TASK GOAL: Copy out precisely the line that holds "R6: 43k (+5V, N_4) -> 1.2M (+5V, N_4)" and all the lines following it in the data, up to and including the last one, and no others.

PROVIDED INFORMATION Block Start

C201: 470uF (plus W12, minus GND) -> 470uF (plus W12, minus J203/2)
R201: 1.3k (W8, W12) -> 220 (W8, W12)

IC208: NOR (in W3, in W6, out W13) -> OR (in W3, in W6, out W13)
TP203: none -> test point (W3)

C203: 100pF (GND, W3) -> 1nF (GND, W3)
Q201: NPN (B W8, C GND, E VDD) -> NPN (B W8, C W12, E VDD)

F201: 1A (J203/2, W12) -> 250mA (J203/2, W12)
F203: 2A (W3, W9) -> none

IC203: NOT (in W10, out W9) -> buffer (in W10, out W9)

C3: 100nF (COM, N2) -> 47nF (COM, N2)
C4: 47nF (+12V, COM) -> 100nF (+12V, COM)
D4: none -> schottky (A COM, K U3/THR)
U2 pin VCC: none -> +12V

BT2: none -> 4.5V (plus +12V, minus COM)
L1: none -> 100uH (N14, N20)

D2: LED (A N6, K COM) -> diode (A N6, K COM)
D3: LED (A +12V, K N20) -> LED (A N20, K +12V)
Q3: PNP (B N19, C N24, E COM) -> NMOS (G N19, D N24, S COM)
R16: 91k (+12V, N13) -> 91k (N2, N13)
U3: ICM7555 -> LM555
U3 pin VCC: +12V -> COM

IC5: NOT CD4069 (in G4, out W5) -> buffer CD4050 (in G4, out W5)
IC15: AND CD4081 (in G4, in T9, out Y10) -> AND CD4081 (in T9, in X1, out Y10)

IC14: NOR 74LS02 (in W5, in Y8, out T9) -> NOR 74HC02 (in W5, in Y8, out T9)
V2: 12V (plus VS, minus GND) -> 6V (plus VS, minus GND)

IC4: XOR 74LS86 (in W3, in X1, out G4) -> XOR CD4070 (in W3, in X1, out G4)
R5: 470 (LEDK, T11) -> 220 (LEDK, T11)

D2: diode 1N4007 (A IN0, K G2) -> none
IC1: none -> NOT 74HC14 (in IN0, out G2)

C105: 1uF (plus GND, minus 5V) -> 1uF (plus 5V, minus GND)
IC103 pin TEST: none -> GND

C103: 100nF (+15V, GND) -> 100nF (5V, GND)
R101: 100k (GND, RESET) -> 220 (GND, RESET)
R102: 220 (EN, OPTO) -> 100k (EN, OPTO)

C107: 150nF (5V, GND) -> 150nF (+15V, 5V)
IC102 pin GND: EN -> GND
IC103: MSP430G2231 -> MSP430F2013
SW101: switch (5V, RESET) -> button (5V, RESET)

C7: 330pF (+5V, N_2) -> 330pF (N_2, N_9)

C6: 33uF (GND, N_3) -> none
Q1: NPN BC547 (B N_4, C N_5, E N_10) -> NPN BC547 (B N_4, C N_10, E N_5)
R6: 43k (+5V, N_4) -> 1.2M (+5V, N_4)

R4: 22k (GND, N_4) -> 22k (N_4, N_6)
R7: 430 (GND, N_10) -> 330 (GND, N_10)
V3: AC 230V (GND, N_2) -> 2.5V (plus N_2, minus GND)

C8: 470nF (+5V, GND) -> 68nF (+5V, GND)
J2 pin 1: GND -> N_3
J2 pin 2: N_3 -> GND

PROVIDED INFORMATION Block End

EXPECTED ANSWER:
R6: 43k (+5V, N_4) -> 1.2M (+5V, N_4)

R4: 22k (GND, N_4) -> 22k (N_4, N_6)
R7: 430 (GND, N_10) -> 330 (GND, N_10)
V3: AC 230V (GND, N_2) -> 2.5V (plus N_2, minus GND)

C8: 470nF (+5V, GND) -> 68nF (+5V, GND)
J2 pin 1: GND -> N_3
J2 pin 2: N_3 -> GND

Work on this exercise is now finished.